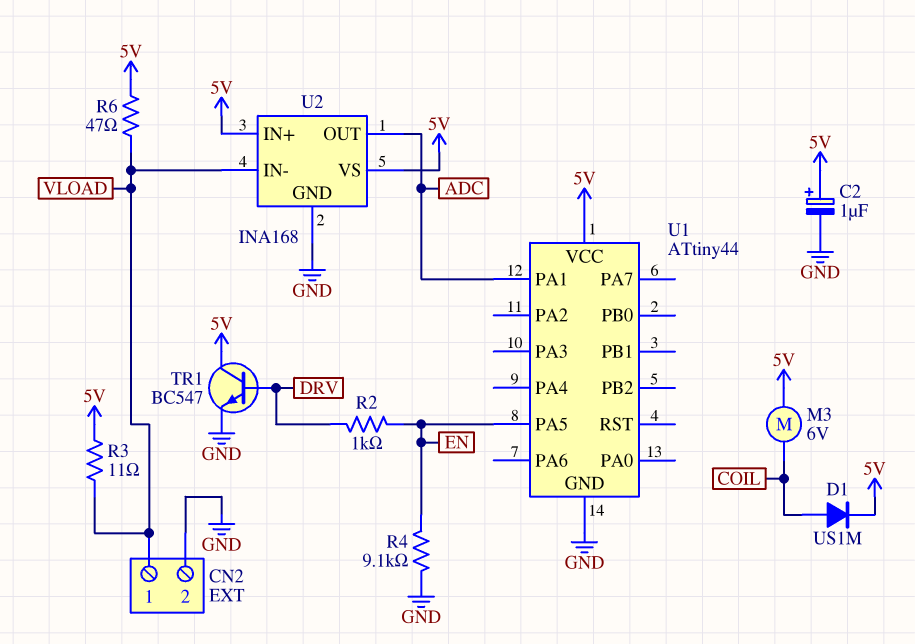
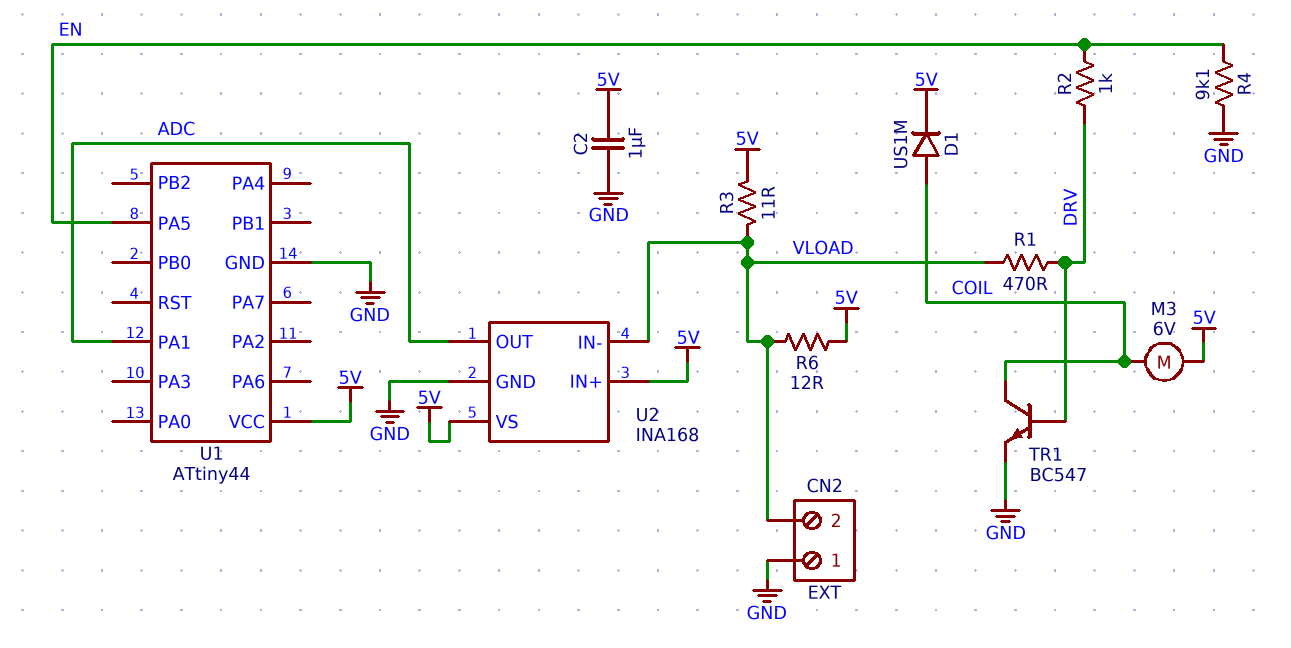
C2: 1uF (plus 5V, minus GND) -> 1uF (5V, GND)
CN2 pin 1: VLOAD -> GND
CN2 pin 2: GND -> VLOAD
R1: none -> 470 (DRV, VLOAD)
R6: 47 (5V, VLOAD) -> 12 (5V, VLOAD)
TR1: NPN BC547 (B DRV, C 5V, E GND) -> NPN BC547 (B DRV, C COIL, E GND)

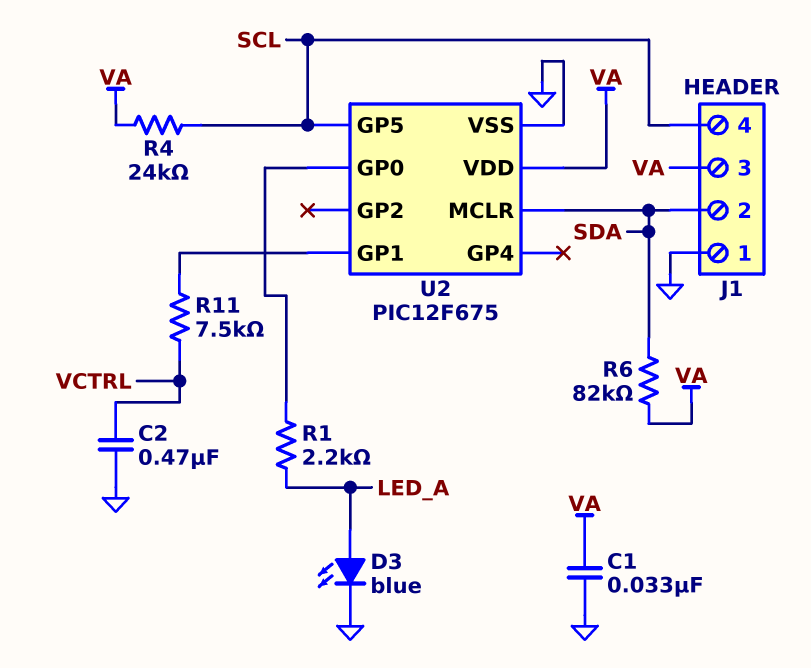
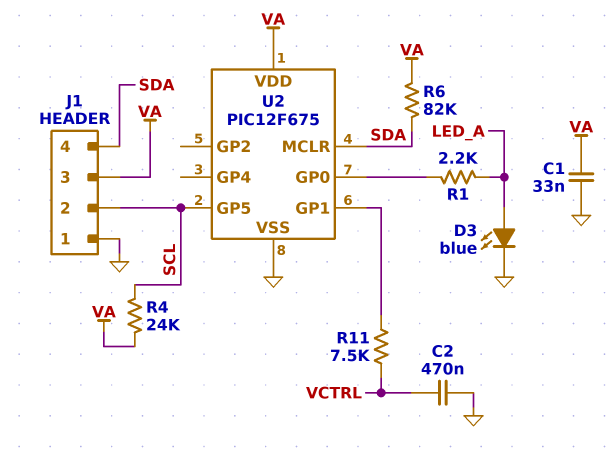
J1 pin 2: SDA -> SCL
J1 pin 4: SCL -> SDA

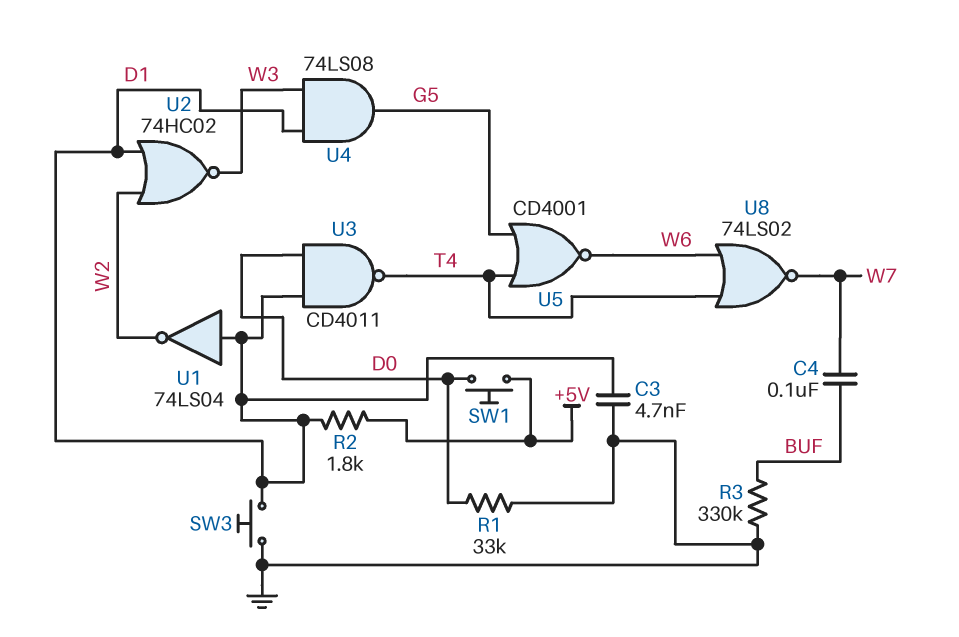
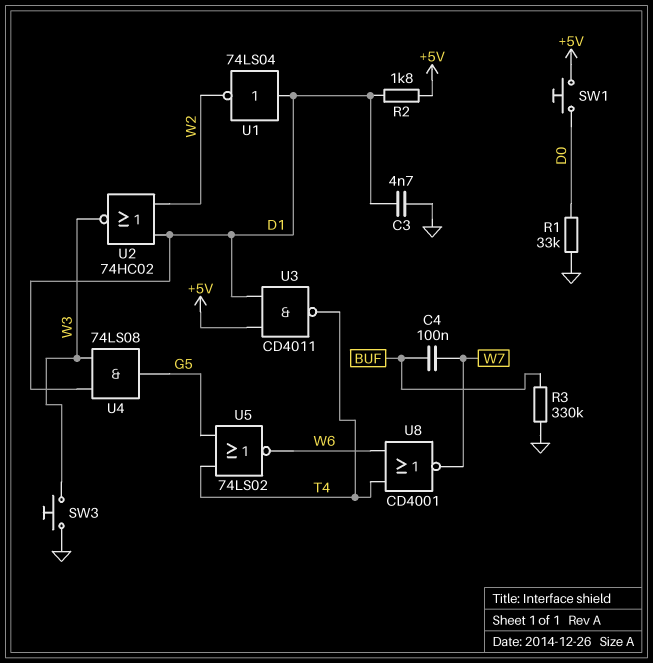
SW3: button (D1, GND) -> button (GND, W3)
U3: NAND CD4011 (in D0, in D1, out T4) -> NAND CD4011 (in +5V, in D1, out T4)
U5: NOR CD4001 (in G5, in T4, out W6) -> NOR 74LS02 (in G5, in T4, out W6)
U8: NOR 74LS02 (in T4, in W6, out W7) -> NOR CD4001 (in T4, in W6, out W7)

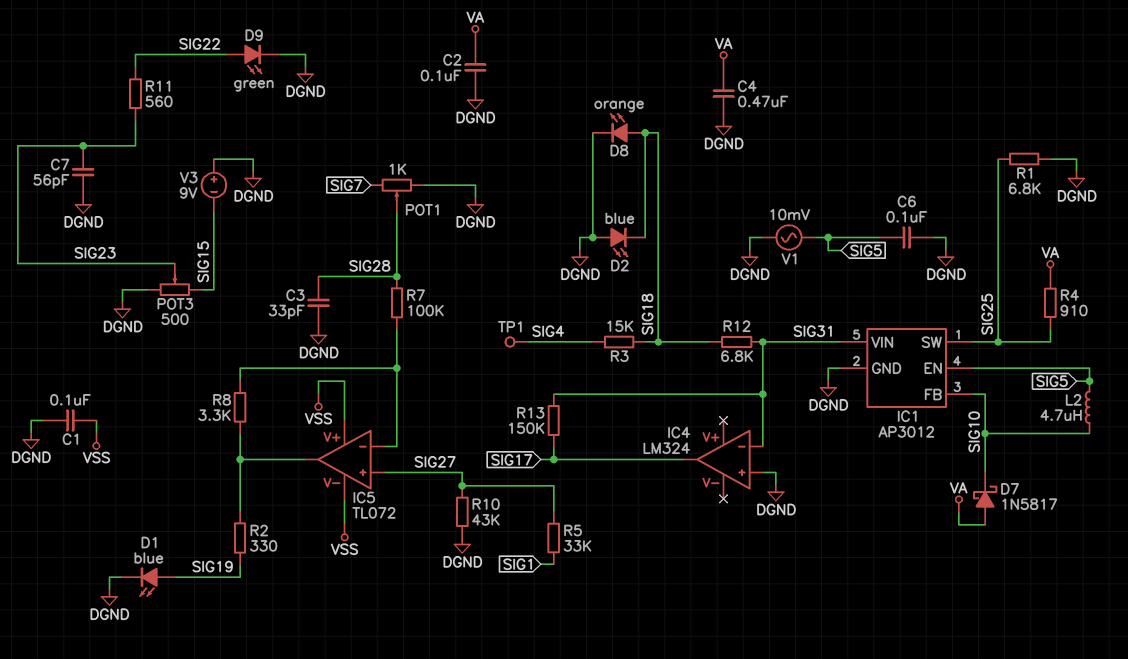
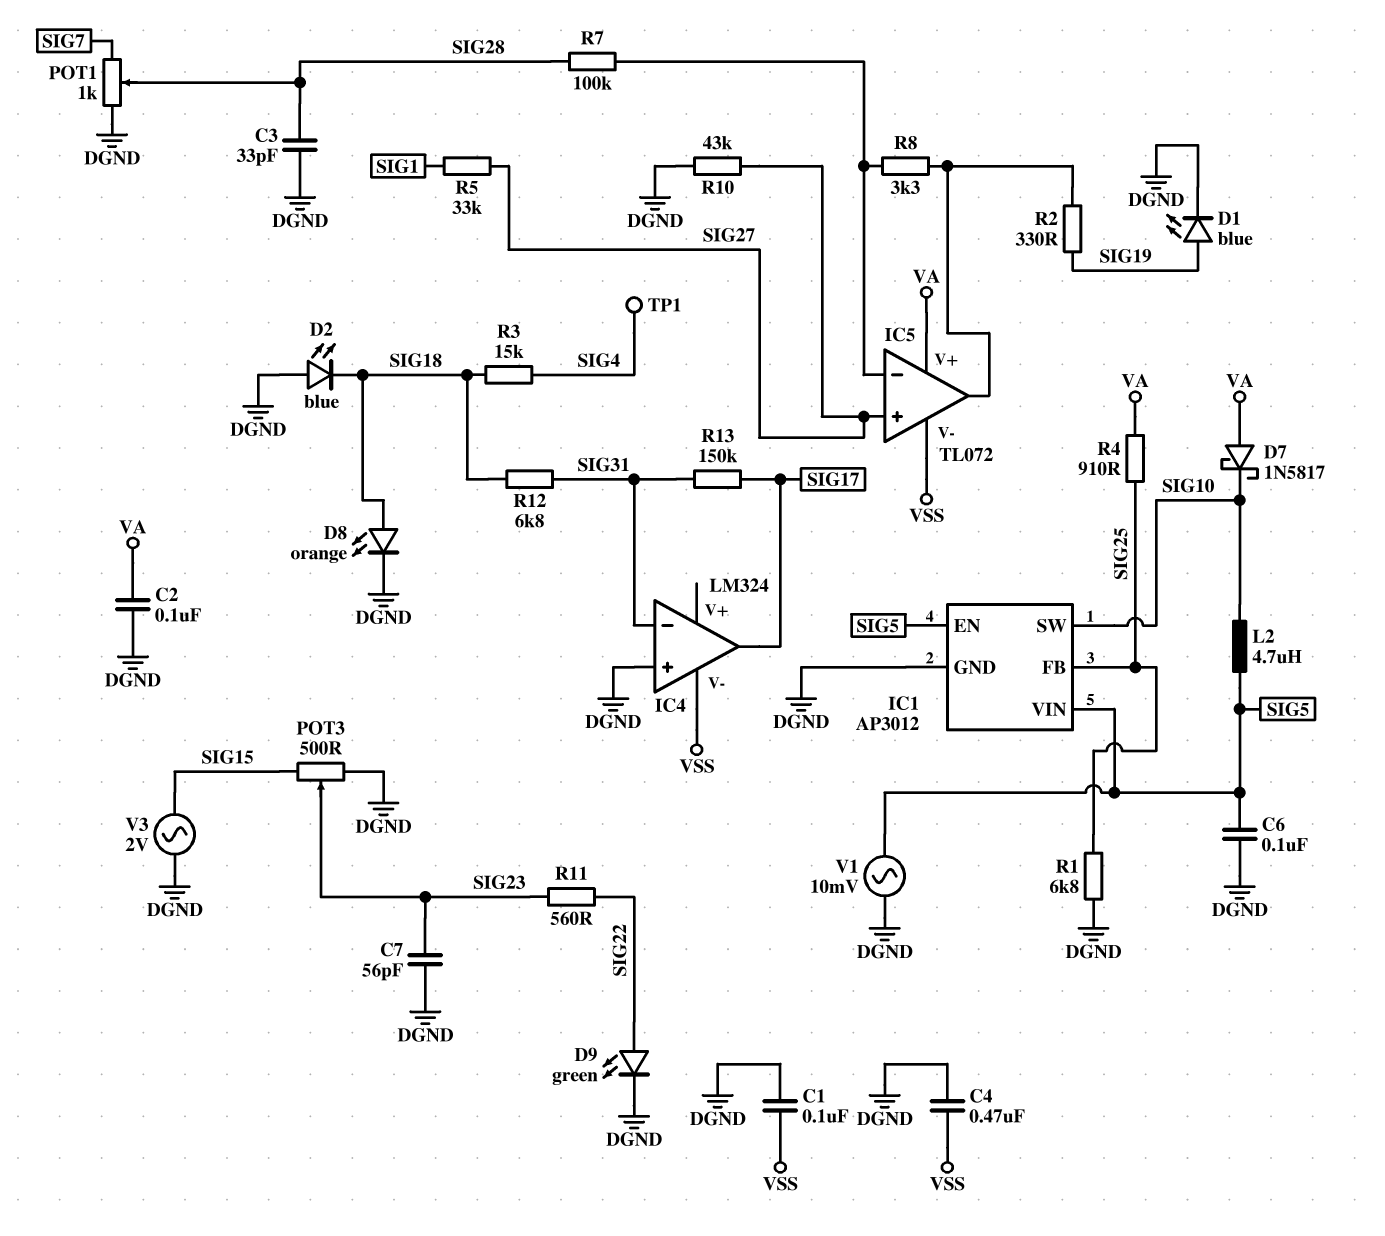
C4: 470nF (DGND, VA) -> 470nF (DGND, VSS)
IC1 pin FB: SIG10 -> SIG25
IC1 pin SW: SIG25 -> SIG10
IC1 pin VIN: SIG31 -> SIG5
IC4 pin V-: none -> VSS
IC5 pin V+: VSS -> VA
V3: 9V (plus DGND, minus SIG15) -> AC 2V (DGND, SIG15)

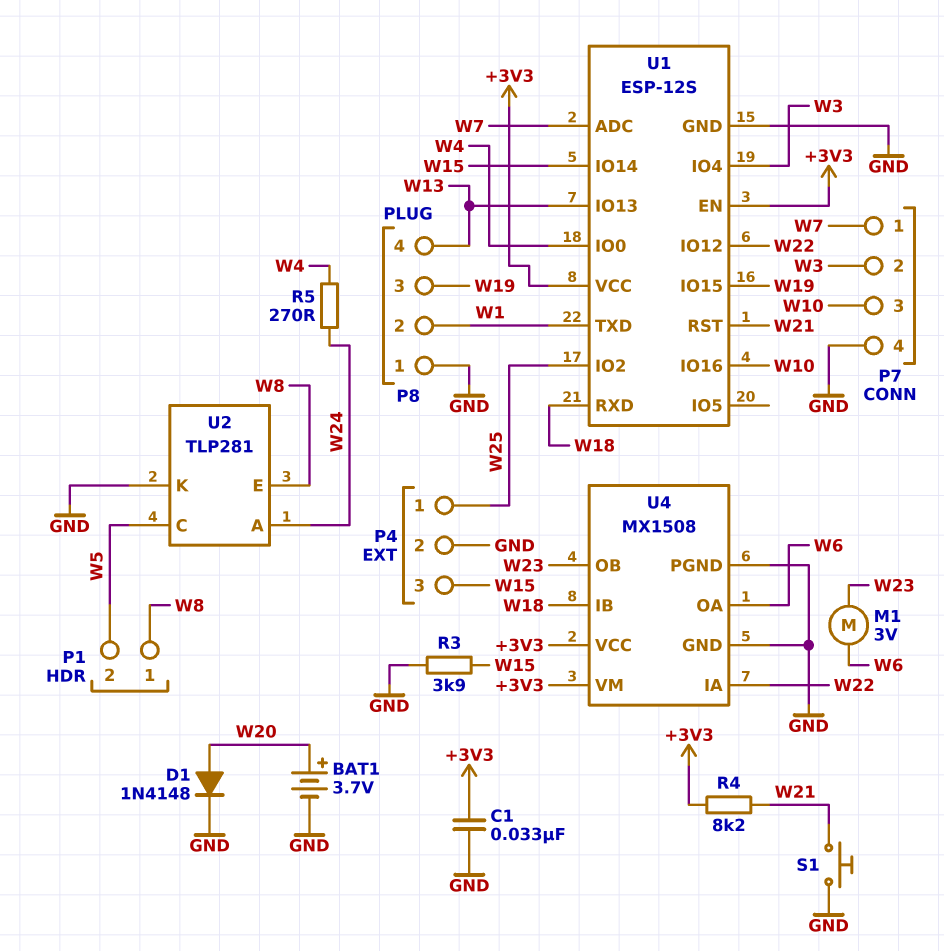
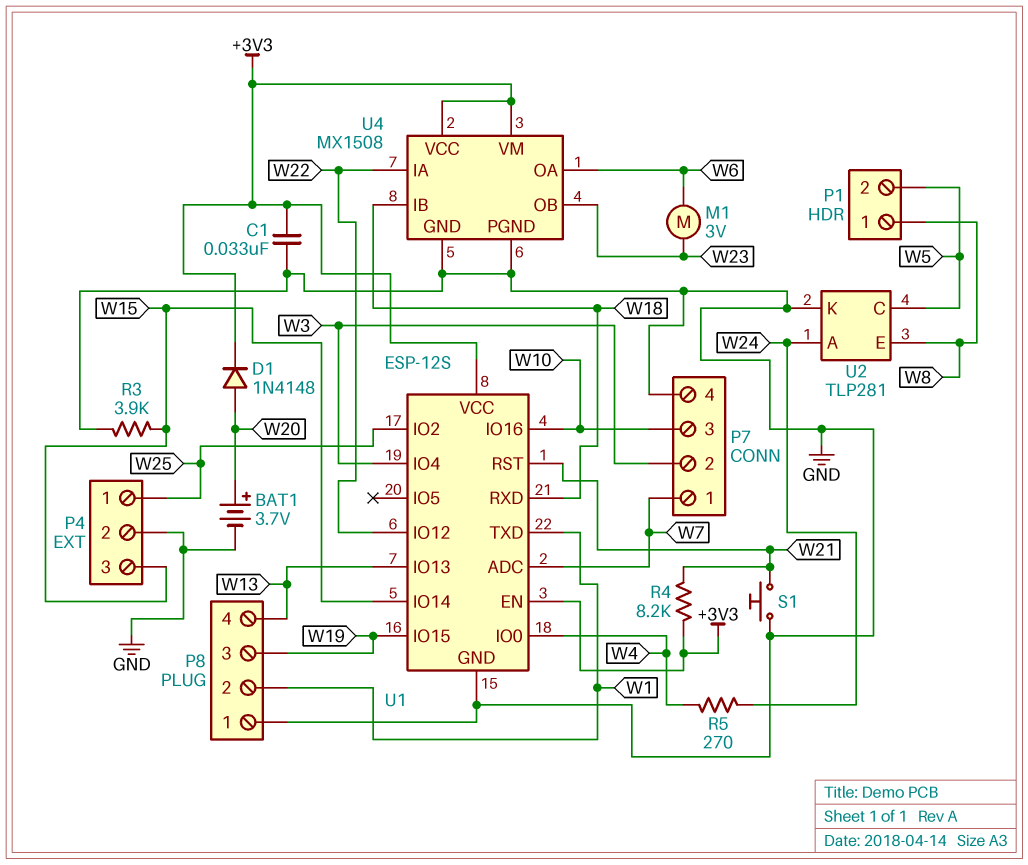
D1: diode 1N4148 (A W20, K GND) -> diode 1N4148 (A W20, K +3V3)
○ ○ ○ ○ ○
> What you should do: A faithful copy of every entry is needed, omitting each image.

> Solution to this task:
C2: 1uF (plus 5V, minus GND) -> 1uF (5V, GND)
CN2 pin 1: VLOAD -> GND
CN2 pin 2: GND -> VLOAD
R1: none -> 470 (DRV, VLOAD)
R6: 47 (5V, VLOAD) -> 12 (5V, VLOAD)
TR1: NPN BC547 (B DRV, C 5V, E GND) -> NPN BC547 (B DRV, C COIL, E GND)

J1 pin 2: SDA -> SCL
J1 pin 4: SCL -> SDA

SW3: button (D1, GND) -> button (GND, W3)
U3: NAND CD4011 (in D0, in D1, out T4) -> NAND CD4011 (in +5V, in D1, out T4)
U5: NOR CD4001 (in G5, in T4, out W6) -> NOR 74LS02 (in G5, in T4, out W6)
U8: NOR 74LS02 (in T4, in W6, out W7) -> NOR CD4001 (in T4, in W6, out W7)

C4: 470nF (DGND, VA) -> 470nF (DGND, VSS)
IC1 pin FB: SIG10 -> SIG25
IC1 pin SW: SIG25 -> SIG10
IC1 pin VIN: SIG31 -> SIG5
IC4 pin V-: none -> VSS
IC5 pin V+: VSS -> VA
V3: 9V (plus DGND, minus SIG15) -> AC 2V (DGND, SIG15)

D1: diode 1N4148 (A W20, K GND) -> diode 1N4148 (A W20, K +3V3)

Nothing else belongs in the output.